**What this task involves:** Make an exact copy of each entry, leaving out every picture.

(Listed entries begins)

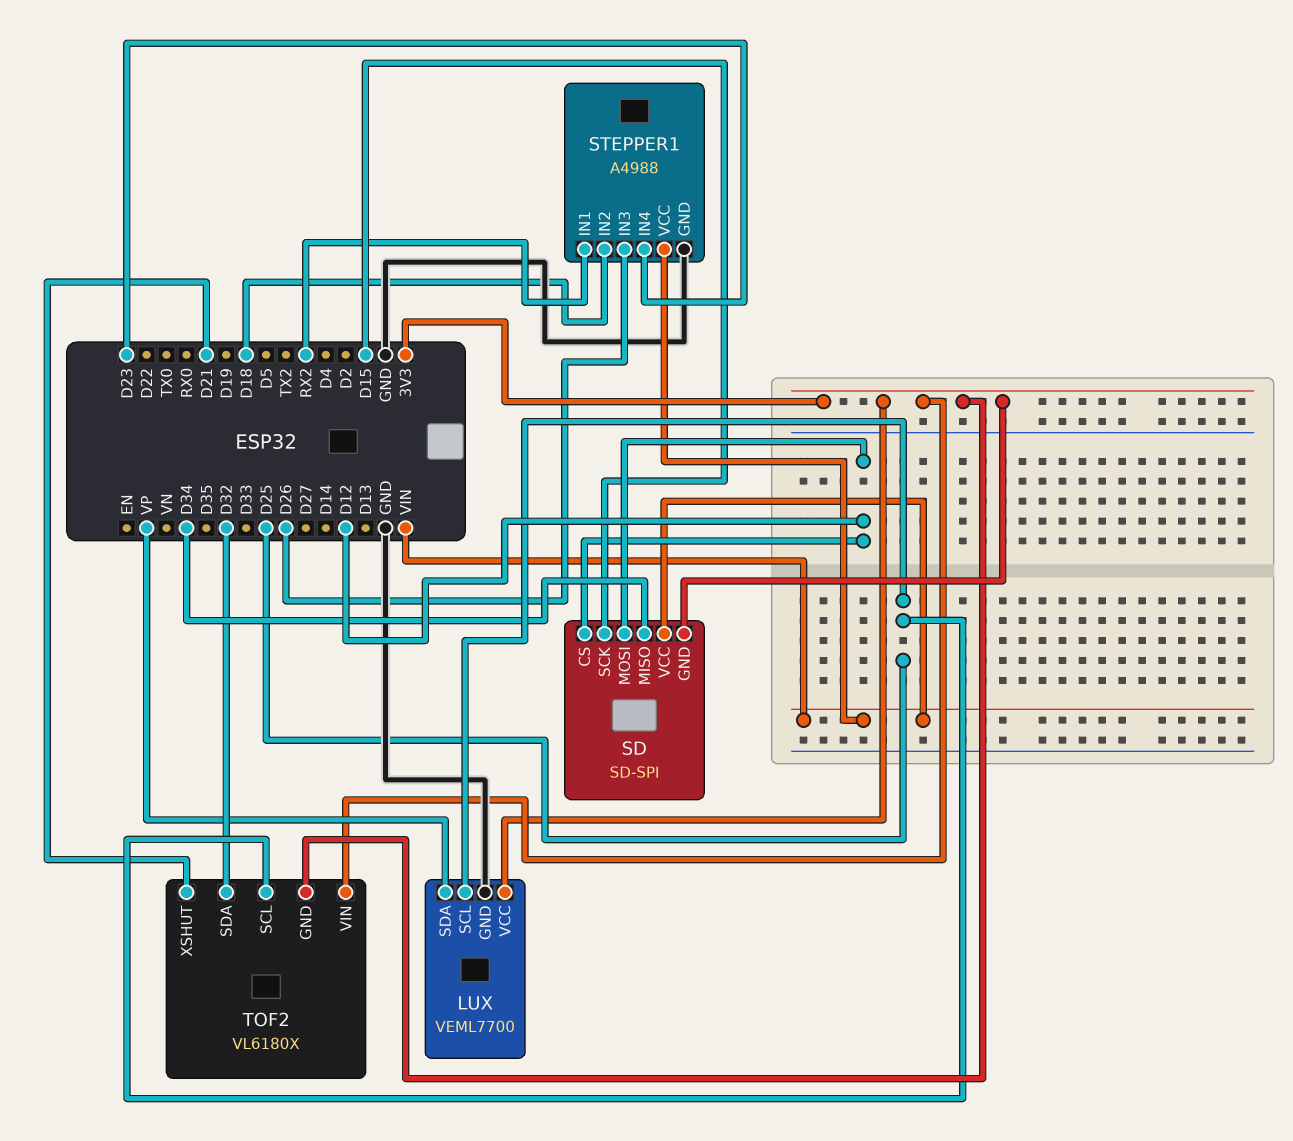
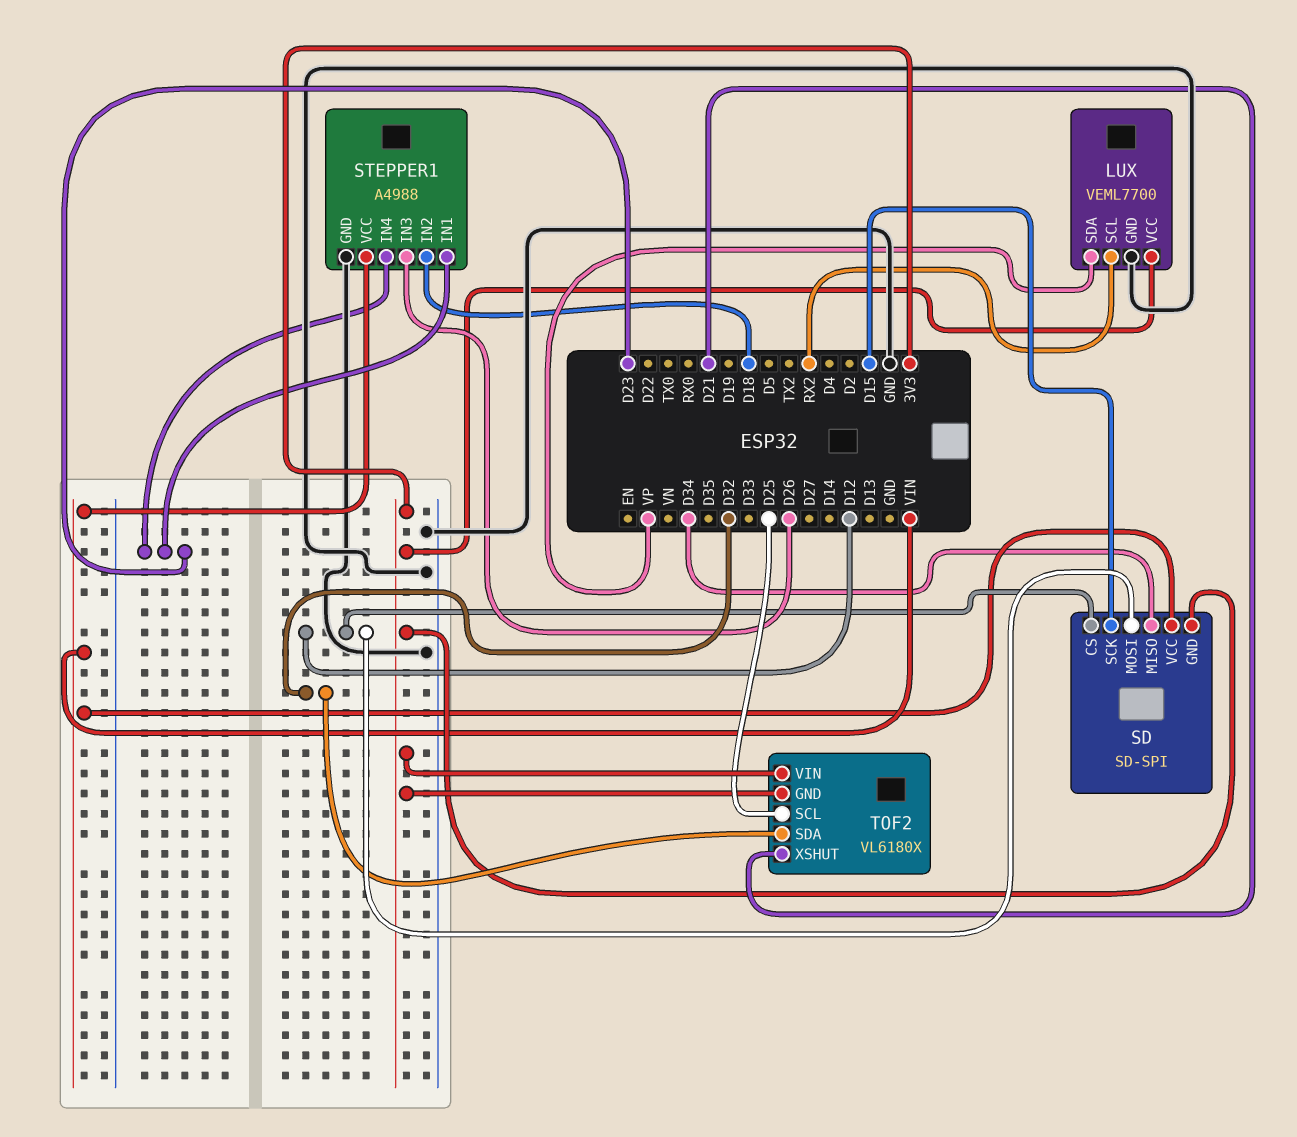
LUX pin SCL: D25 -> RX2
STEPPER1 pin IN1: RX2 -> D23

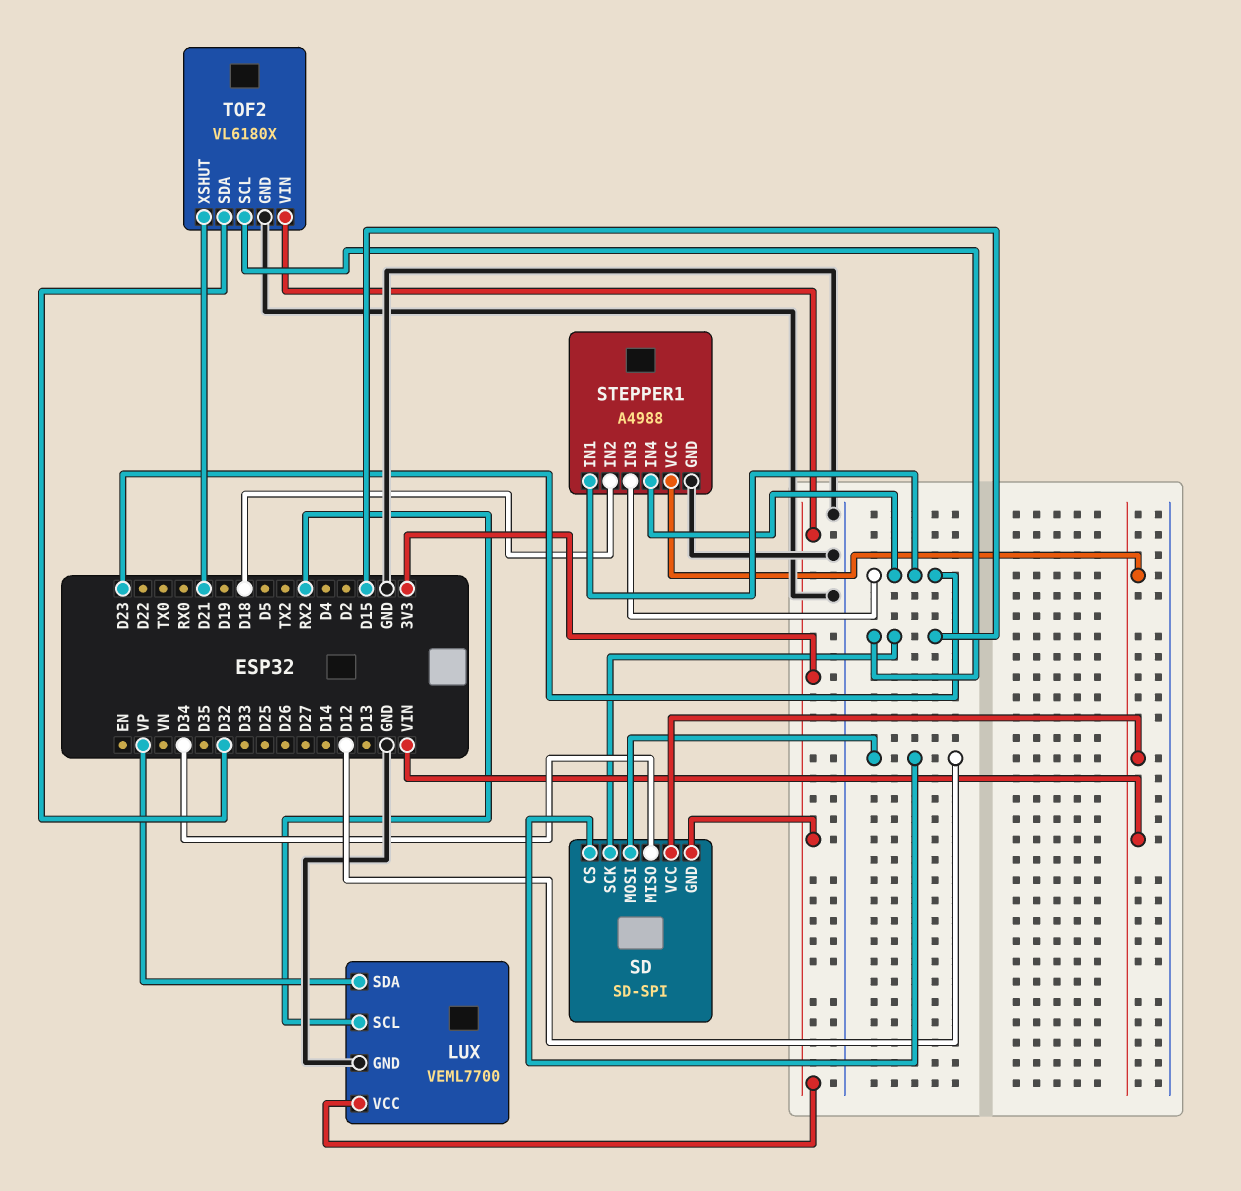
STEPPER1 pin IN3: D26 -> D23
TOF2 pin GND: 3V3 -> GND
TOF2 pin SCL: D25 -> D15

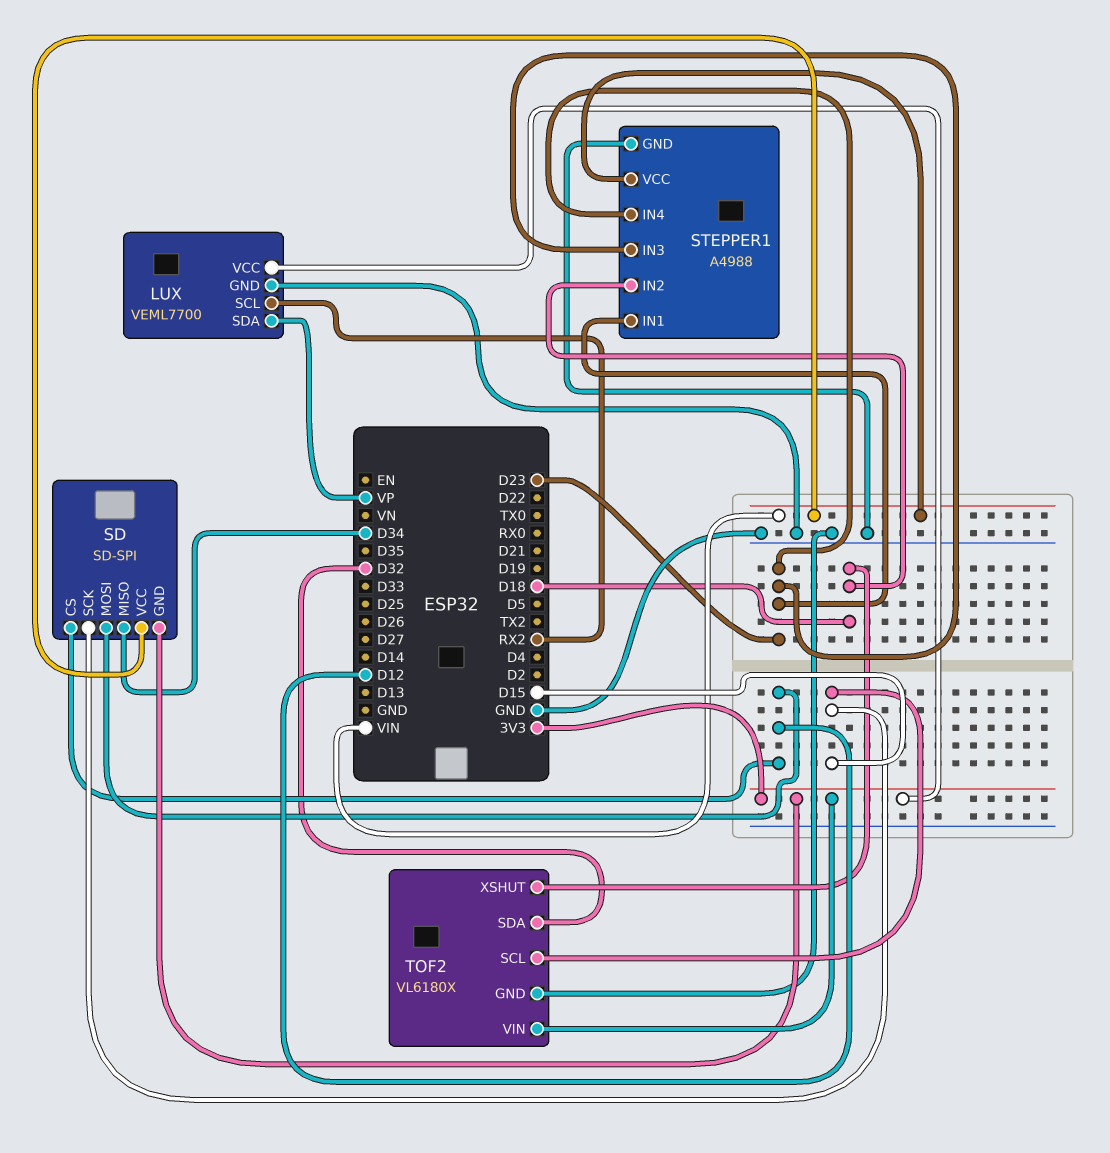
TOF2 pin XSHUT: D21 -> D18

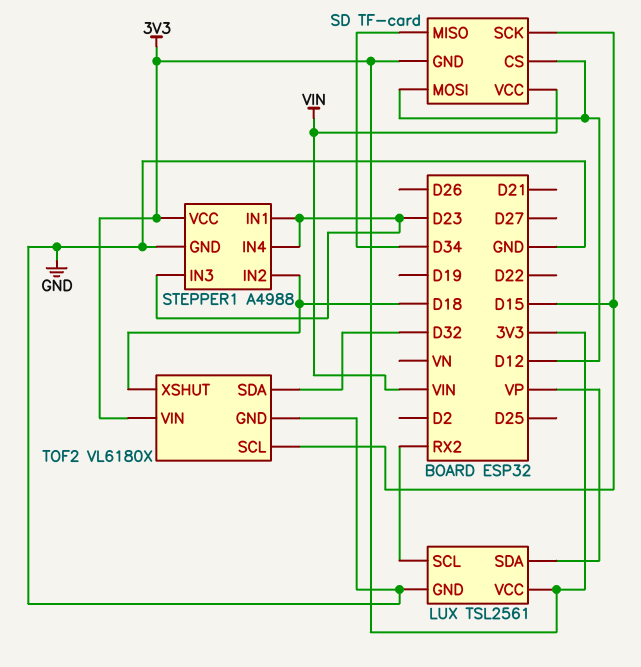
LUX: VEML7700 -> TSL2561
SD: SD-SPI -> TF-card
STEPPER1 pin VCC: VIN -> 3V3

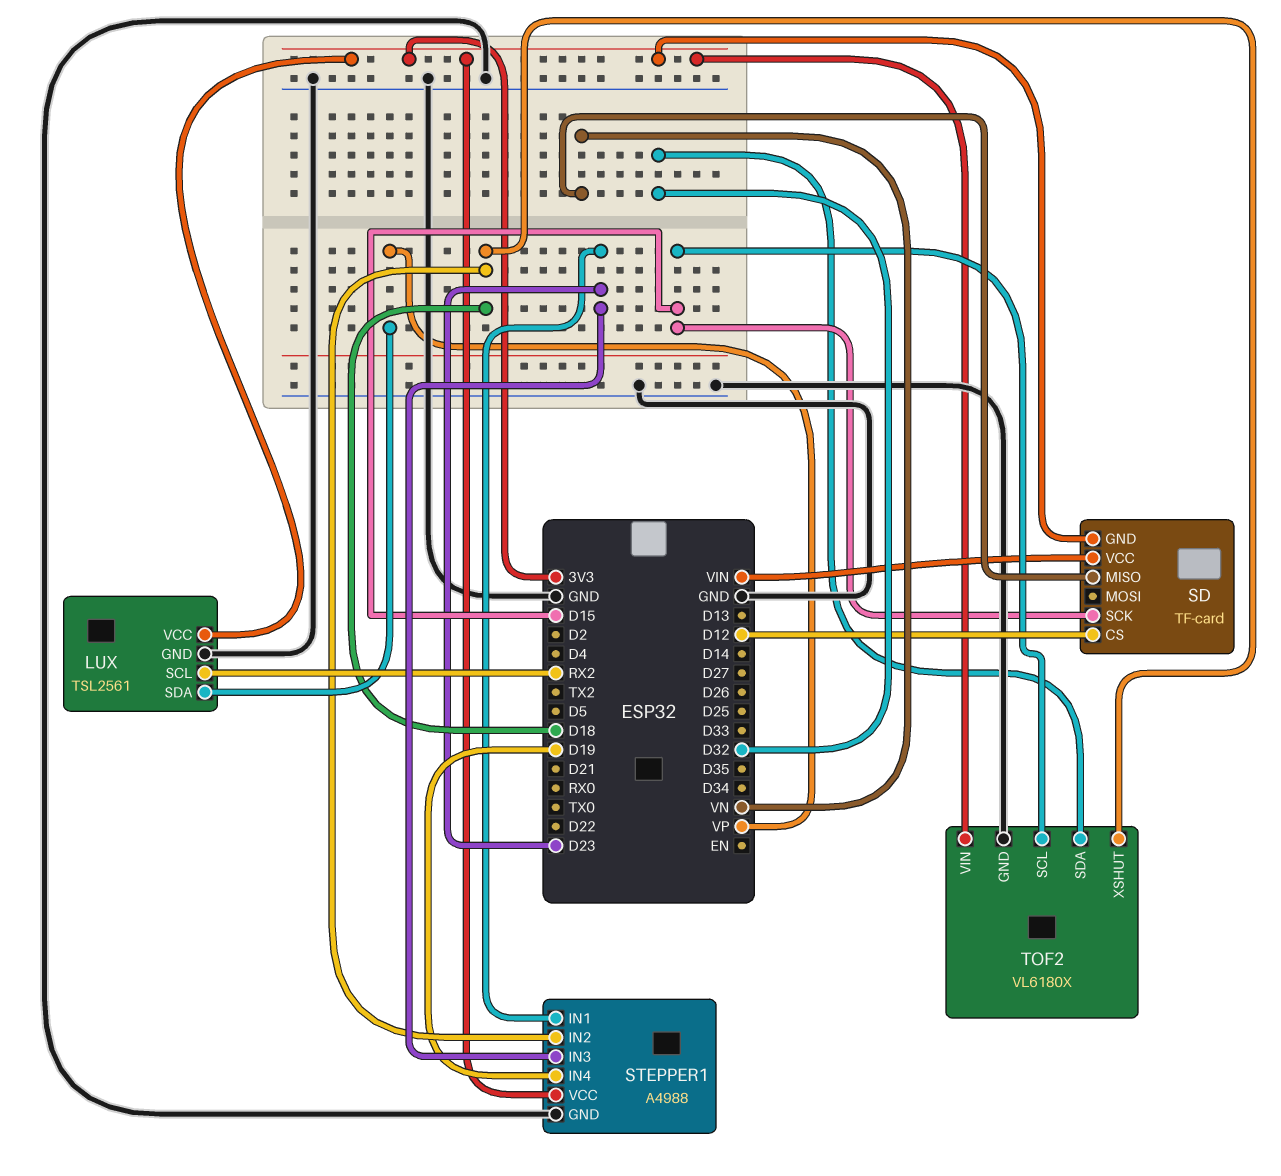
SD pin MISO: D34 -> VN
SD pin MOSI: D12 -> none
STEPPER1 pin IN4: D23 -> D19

(Listed entries ends)

**Answer to the problem:**
LUX pin SCL: D25 -> RX2
STEPPER1 pin IN1: RX2 -> D23

STEPPER1 pin IN3: D26 -> D23
TOF2 pin GND: 3V3 -> GND
TOF2 pin SCL: D25 -> D15

TOF2 pin XSHUT: D21 -> D18

LUX: VEML7700 -> TSL2561
SD: SD-SPI -> TF-card
STEPPER1 pin VCC: VIN -> 3V3

SD pin MISO: D34 -> VN
SD pin MOSI: D12 -> none
STEPPER1 pin IN4: D23 -> D19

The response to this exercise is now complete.